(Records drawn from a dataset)
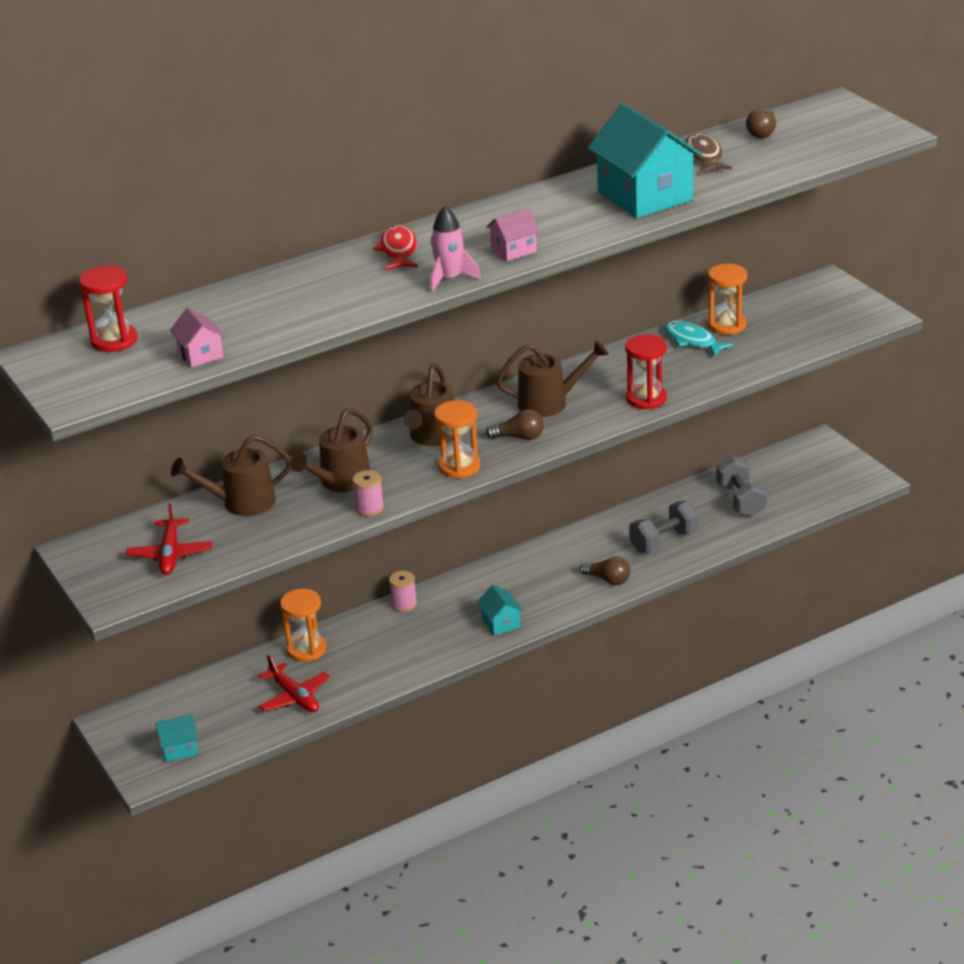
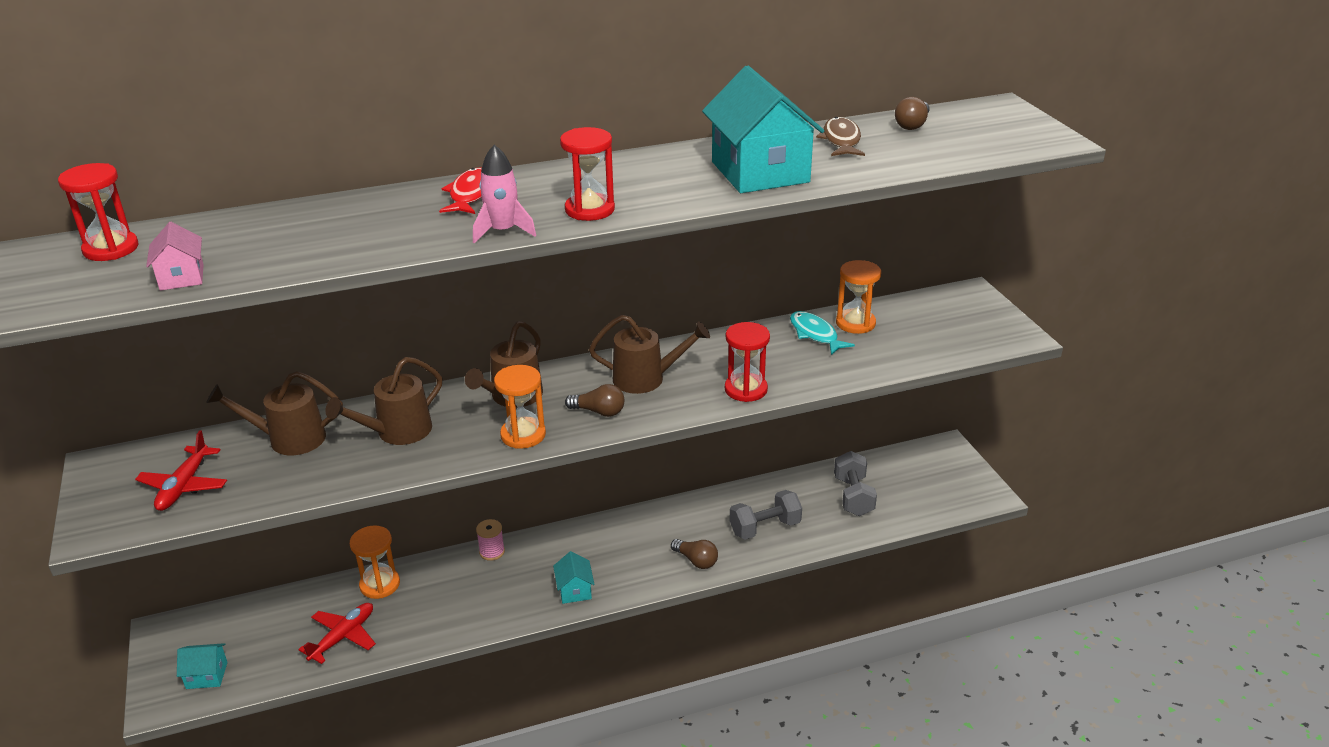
camera: 10 degrees right, 0 degrees up
(294, 697) = (343, 637): red plane -> red plane turned 120 degrees counterclockwise
(369, 508) = (409, 467): pink spool -> none
(513, 250) = (589, 210): pink house -> red hourglass

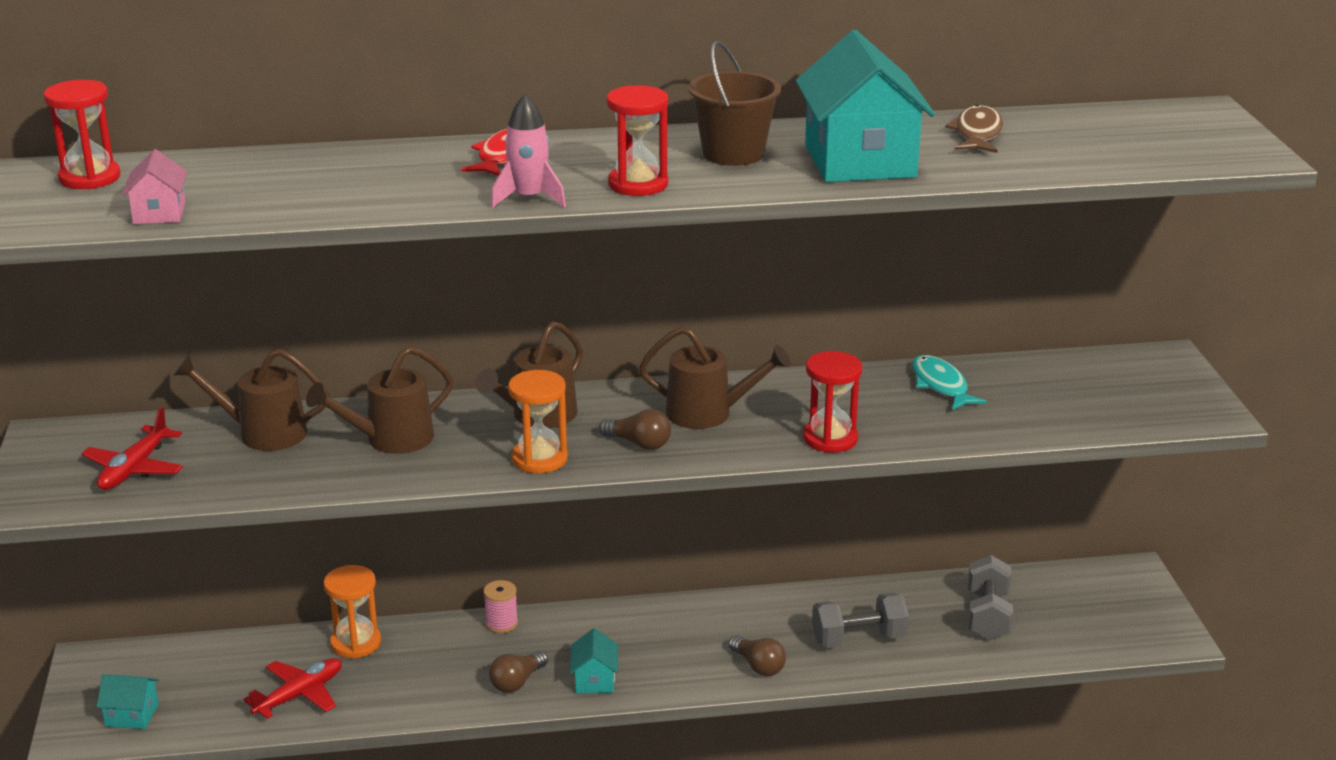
camera: 10 degrees right, 5 degrees down
(657, 175) = (733, 153): none -> brown bucket
(855, 323) = (998, 378): orange hourglass -> none
(912, 125) = (1077, 123): brown light bulb -> brown light bulb (517, 682)

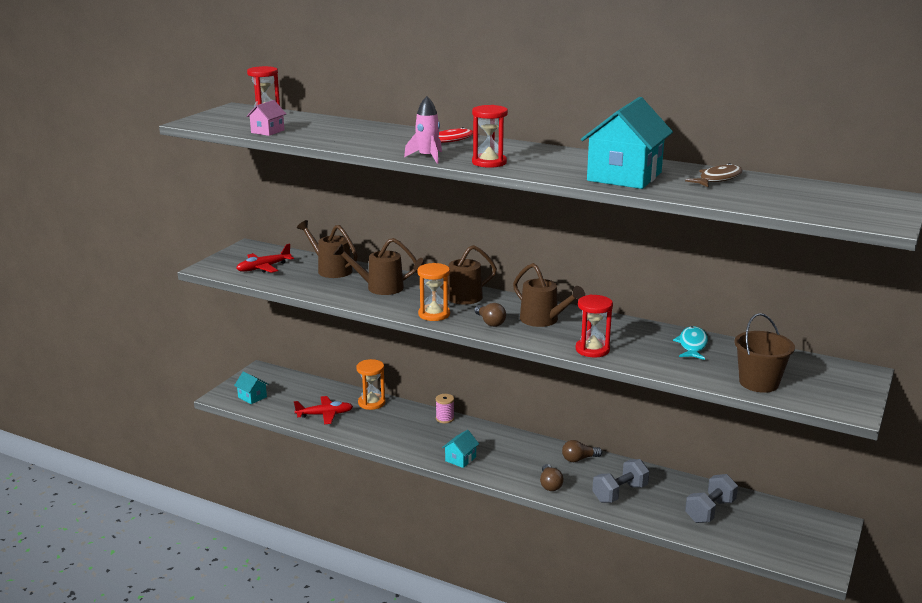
camera: 35 degrees right, 5 degrees down
(517, 682) = (423, 446): brown light bulb -> brown light bulb (579, 459)
(733, 153) = (562, 161): brown bucket -> brown bucket (759, 383)
(858, 639) = (619, 493): grey dumbbell -> grey dumbbell turned 60 degrees counterclockwise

→ **What is required**
Set out exactly the run of lines that begins at the line holding "(733, 153) = (562, 161): brown" and ends at the last line of the data.

→ **Answer to this task**
(733, 153) = (562, 161): brown bucket -> brown bucket (759, 383)
(858, 639) = (619, 493): grey dumbbell -> grey dumbbell turned 60 degrees counterclockwise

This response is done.